All of the records should be given again exactly as they appear.

(The data Opens)

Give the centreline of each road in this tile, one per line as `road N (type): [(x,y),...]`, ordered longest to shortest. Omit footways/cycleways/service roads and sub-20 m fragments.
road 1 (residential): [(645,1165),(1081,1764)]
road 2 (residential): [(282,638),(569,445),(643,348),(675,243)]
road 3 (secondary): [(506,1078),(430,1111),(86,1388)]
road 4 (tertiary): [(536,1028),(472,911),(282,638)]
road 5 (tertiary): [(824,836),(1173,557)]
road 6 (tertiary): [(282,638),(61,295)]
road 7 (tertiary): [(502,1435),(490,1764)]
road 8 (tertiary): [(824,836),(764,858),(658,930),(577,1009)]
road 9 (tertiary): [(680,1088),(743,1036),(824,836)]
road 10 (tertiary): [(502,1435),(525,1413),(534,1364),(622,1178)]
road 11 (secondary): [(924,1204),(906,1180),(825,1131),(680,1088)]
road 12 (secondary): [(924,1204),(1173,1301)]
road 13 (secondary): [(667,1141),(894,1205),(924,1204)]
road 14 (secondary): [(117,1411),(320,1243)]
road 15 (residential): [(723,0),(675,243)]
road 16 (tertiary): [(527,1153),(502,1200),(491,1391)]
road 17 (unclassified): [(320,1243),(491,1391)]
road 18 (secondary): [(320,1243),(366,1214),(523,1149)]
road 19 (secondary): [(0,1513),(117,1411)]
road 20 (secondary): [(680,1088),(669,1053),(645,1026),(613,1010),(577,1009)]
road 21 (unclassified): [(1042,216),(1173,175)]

(The data Closes)

Response.
Give the centreline of each road in this tile, one per line as `road N (type): [(x,y),...]`, ordered longest to shortest. Omit footways/cycleways/service roads and sub-20 m fragments.
road 1 (residential): [(645,1165),(1081,1764)]
road 2 (residential): [(282,638),(569,445),(643,348),(675,243)]
road 3 (secondary): [(506,1078),(430,1111),(86,1388)]
road 4 (tertiary): [(536,1028),(472,911),(282,638)]
road 5 (tertiary): [(824,836),(1173,557)]
road 6 (tertiary): [(282,638),(61,295)]
road 7 (tertiary): [(502,1435),(490,1764)]
road 8 (tertiary): [(824,836),(764,858),(658,930),(577,1009)]
road 9 (tertiary): [(680,1088),(743,1036),(824,836)]
road 10 (tertiary): [(502,1435),(525,1413),(534,1364),(622,1178)]
road 11 (secondary): [(924,1204),(906,1180),(825,1131),(680,1088)]
road 12 (secondary): [(924,1204),(1173,1301)]
road 13 (secondary): [(667,1141),(894,1205),(924,1204)]
road 14 (secondary): [(117,1411),(320,1243)]
road 15 (residential): [(723,0),(675,243)]
road 16 (tertiary): [(527,1153),(502,1200),(491,1391)]
road 17 (unclassified): [(320,1243),(491,1391)]
road 18 (secondary): [(320,1243),(366,1214),(523,1149)]
road 19 (secondary): [(0,1513),(117,1411)]
road 20 (secondary): [(680,1088),(669,1053),(645,1026),(613,1010),(577,1009)]
road 21 (unclassified): [(1042,216),(1173,175)]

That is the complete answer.